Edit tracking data
++++++++++
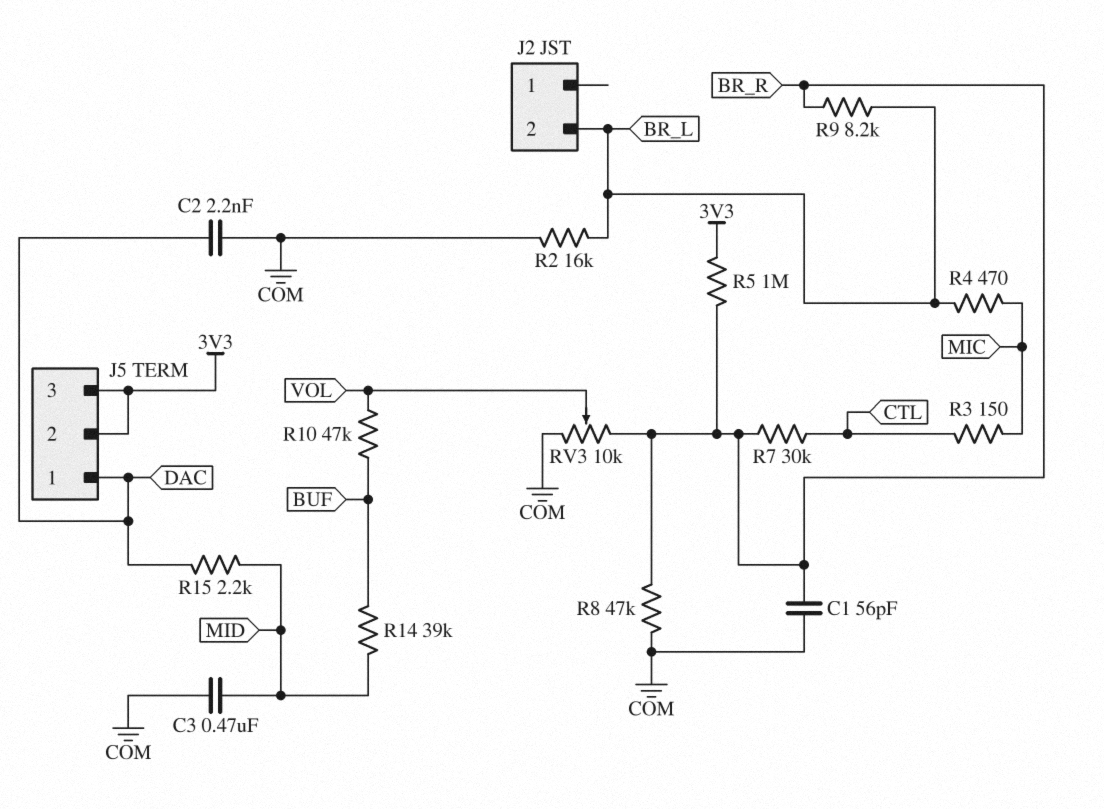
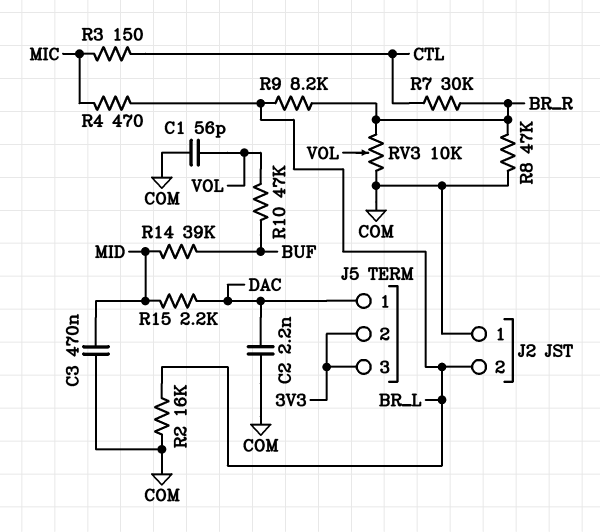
C1: 56pF (BR_R, COM) -> 56pF (COM, VOL)
J2 pin 1: none -> COM
R5: 1M (3V3, BR_R) -> none

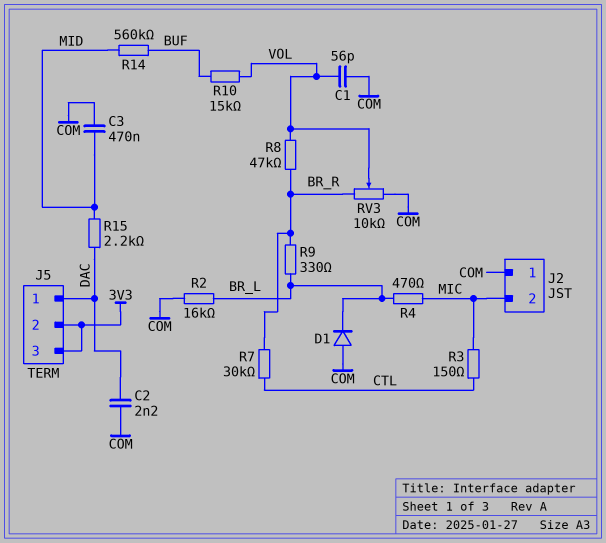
D1: none -> diode (A COM, K BR_L)
J2 pin 2: BR_L -> MIC
R8: 47k (BR_R, COM) -> 47k (BR_R, VOL)
R9: 8.2k (BR_L, BR_R) -> 330 (BR_L, BR_R)
R10: 47k (BUF, VOL) -> 15k (BUF, VOL)
R14: 39k (BUF, MID) -> 560k (BUF, MID)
++++++++++
Look through the data and show every line containing "none".

J2 pin 1: none -> COM
R5: 1M (3V3, BR_R) -> none
D1: none -> diode (A COM, K BR_L)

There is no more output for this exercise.